▶ **GIVEN MATERIAL**
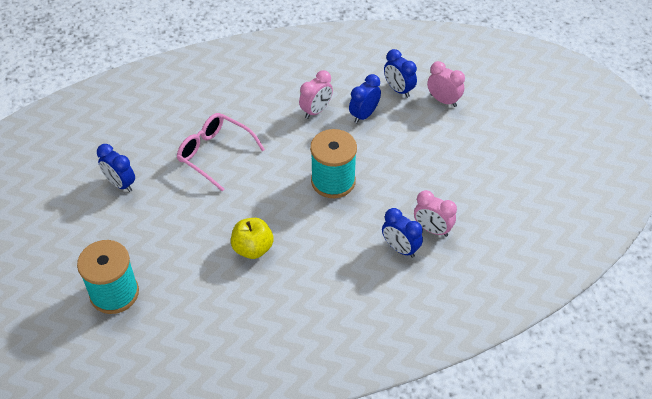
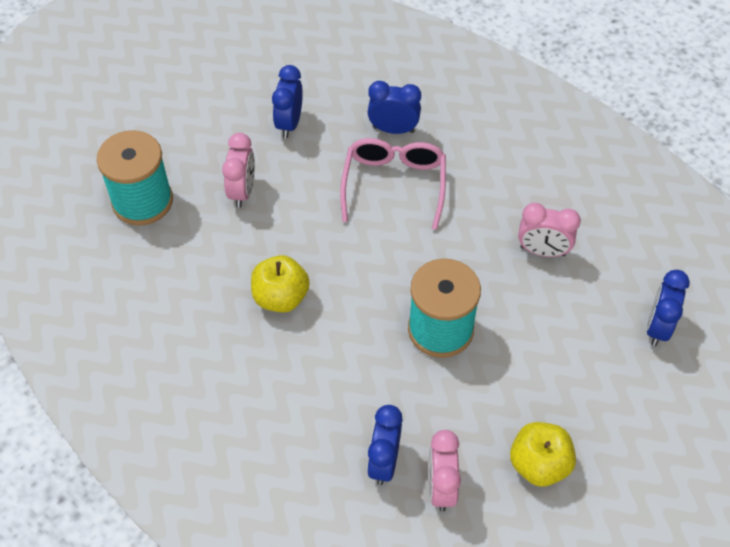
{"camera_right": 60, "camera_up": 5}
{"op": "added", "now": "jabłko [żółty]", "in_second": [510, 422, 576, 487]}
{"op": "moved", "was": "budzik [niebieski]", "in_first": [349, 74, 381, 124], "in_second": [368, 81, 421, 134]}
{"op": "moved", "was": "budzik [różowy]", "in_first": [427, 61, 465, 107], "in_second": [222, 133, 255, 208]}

▶ **ASSIGNED TASK**
Reproduce the material exactly; keep pictures out.

▶ **ANSWER**
{"camera_right": 60, "camera_up": 5}
{"op": "added", "now": "jabłko [żółty]", "in_second": [510, 422, 576, 487]}
{"op": "moved", "was": "budzik [niebieski]", "in_first": [349, 74, 381, 124], "in_second": [368, 81, 421, 134]}
{"op": "moved", "was": "budzik [różowy]", "in_first": [427, 61, 465, 107], "in_second": [222, 133, 255, 208]}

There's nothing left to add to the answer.